• **Activity**
Transcribe all of the data verbatim, please, and leave out its pictures.

____ Given information

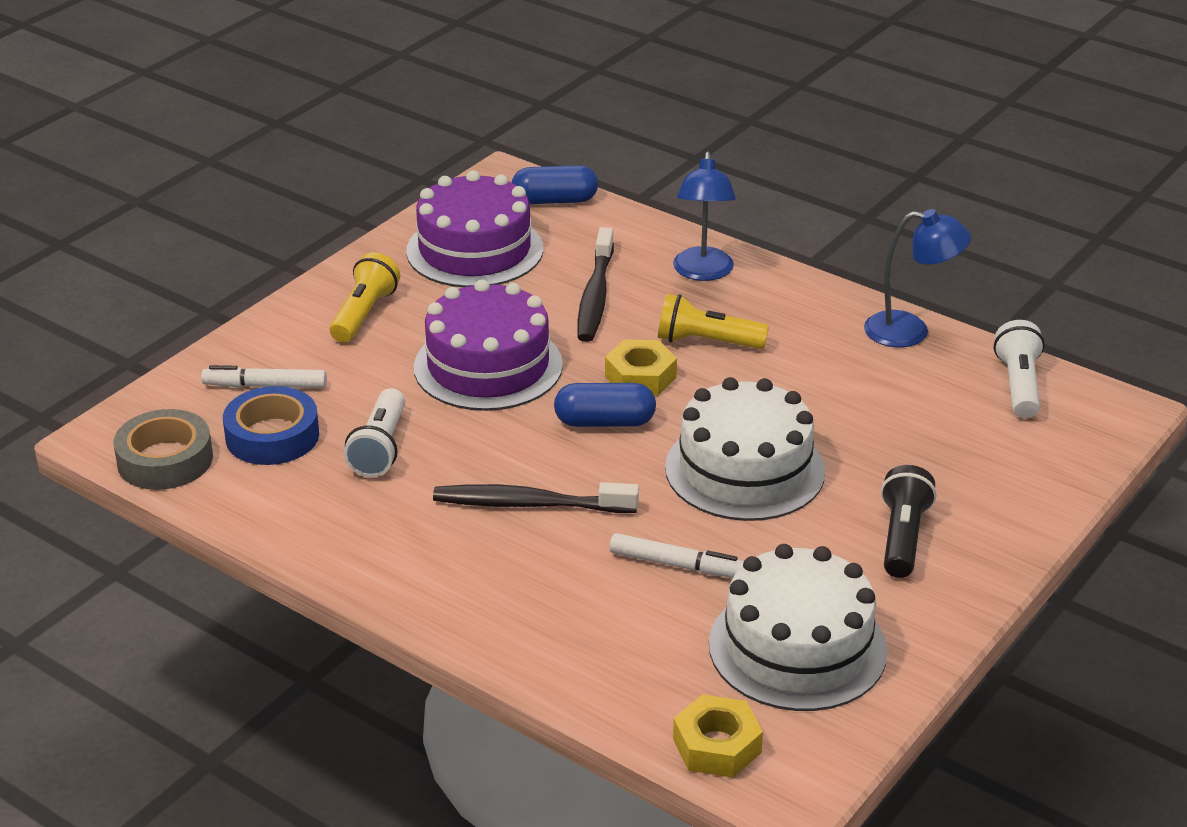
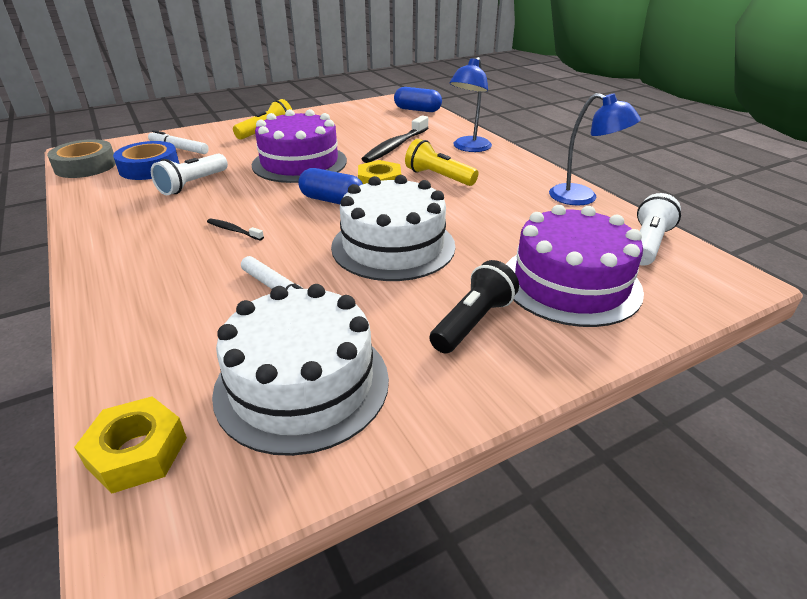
camera: 25 degrees right, 0 degrees up
purple cake [406,170,543,287] -> purple cake moved to [506,205,644,327]
black toothbrush [433,482,639,513] -> black toothbrush [207,219,264,240], size x0.48

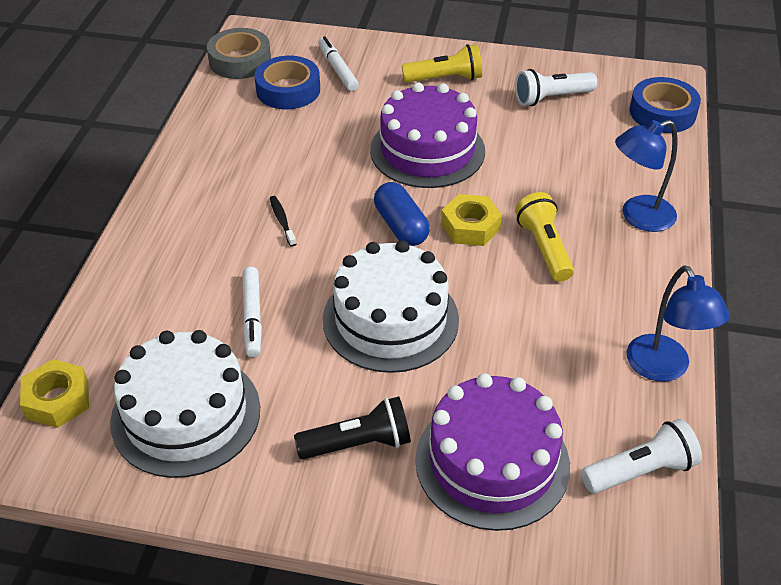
camera: 40 degrees right, 10 degrees up
white flashlight [151,153,228,195] -> white flashlight moved to [515,69,597,106]
black toothbrush [362,115,429,163] -> none
blue capsule [394,87,442,112] -> blue tape [630,77,701,133]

________

• **Result of the exercise**
camera: 25 degrees right, 0 degrees up
purple cake [406,170,543,287] -> purple cake moved to [506,205,644,327]
black toothbrush [433,482,639,513] -> black toothbrush [207,219,264,240], size x0.48

camera: 40 degrees right, 10 degrees up
white flashlight [151,153,228,195] -> white flashlight moved to [515,69,597,106]
black toothbrush [362,115,429,163] -> none
blue capsule [394,87,442,112] -> blue tape [630,77,701,133]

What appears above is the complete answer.